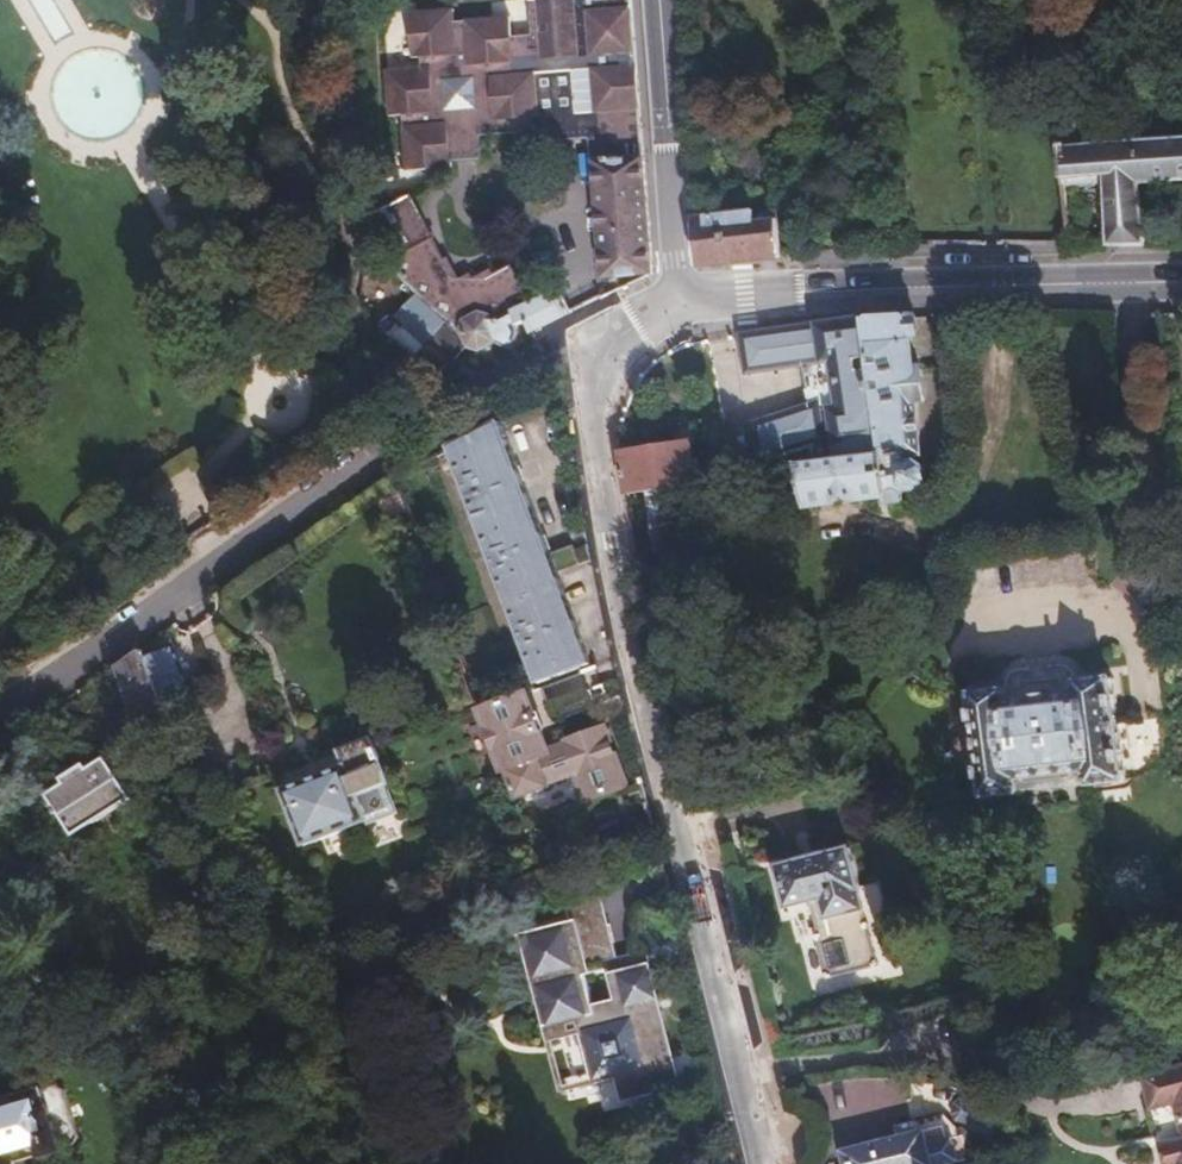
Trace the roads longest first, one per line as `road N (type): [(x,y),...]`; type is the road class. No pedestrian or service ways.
road 1 (residential): [(762,1163),(611,540),(595,427),(611,358)]
road 2 (residential): [(0,705),(493,389),(567,354),(611,358)]
road 3 (secondary): [(676,299),(1181,281)]
road 4 (secondary): [(653,0),(676,299)]

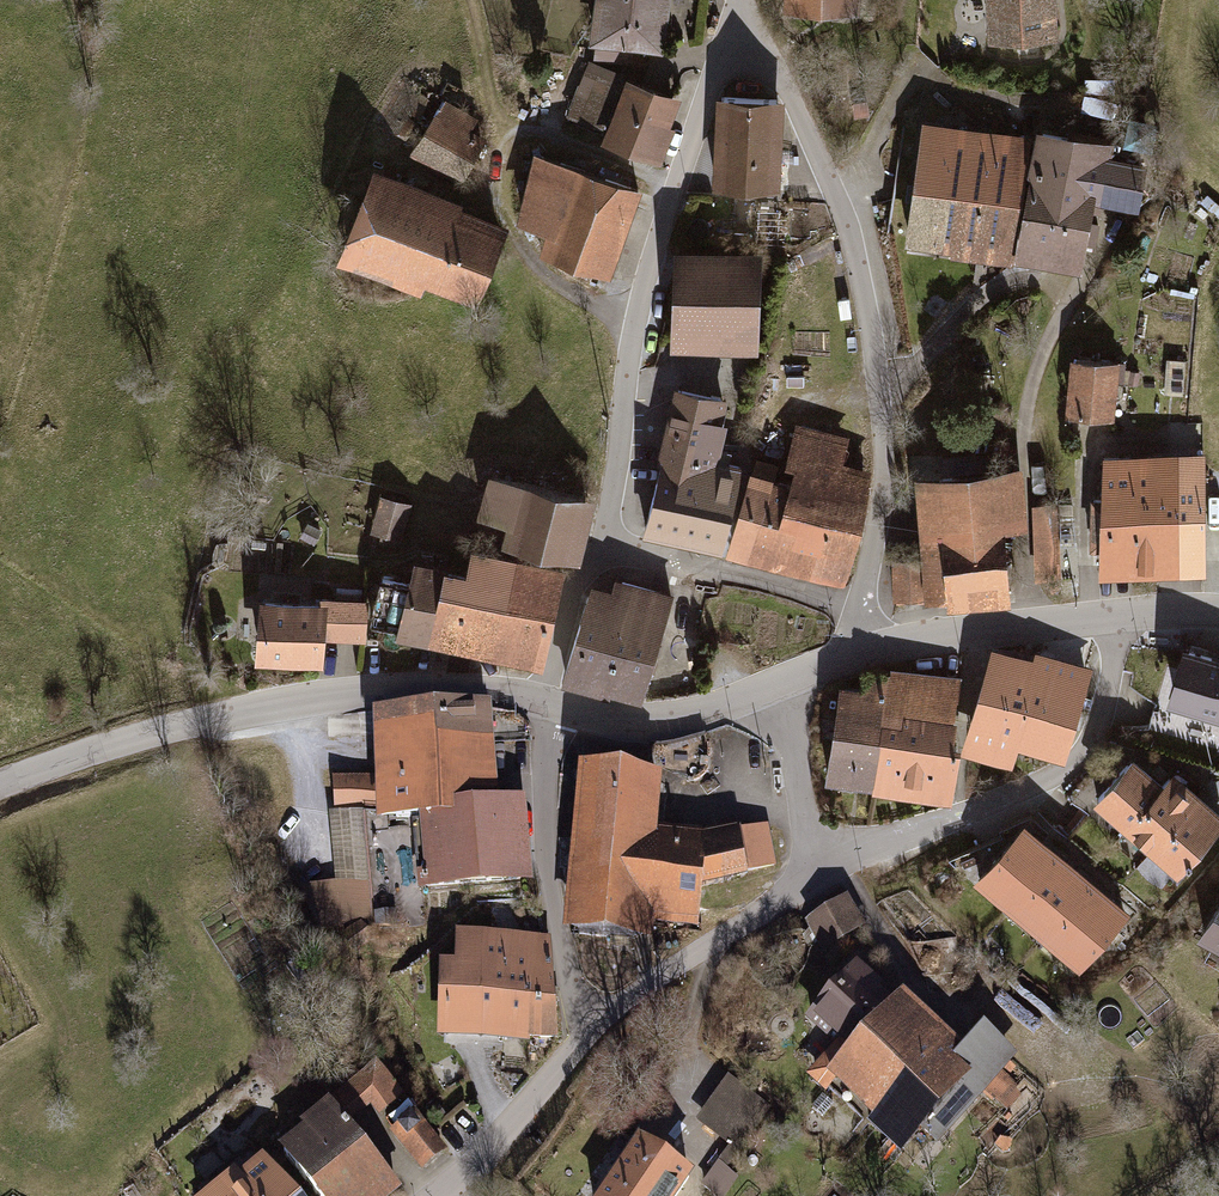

______________________________

§ WORK ORDER
Pictures must be left out when the records are transcribed exactly.

§ ANSWER BOX
Trace the roads longest first, one per line as `road N (type): [(x,y),...]`; type is the road class. No pedestrian or service ways.
road 1 (residential): [(762,1163),(611,540),(595,427),(611,358)]
road 2 (residential): [(0,705),(493,389),(567,354),(611,358)]
road 3 (secondary): [(676,299),(1181,281)]
road 4 (secondary): [(653,0),(676,299)]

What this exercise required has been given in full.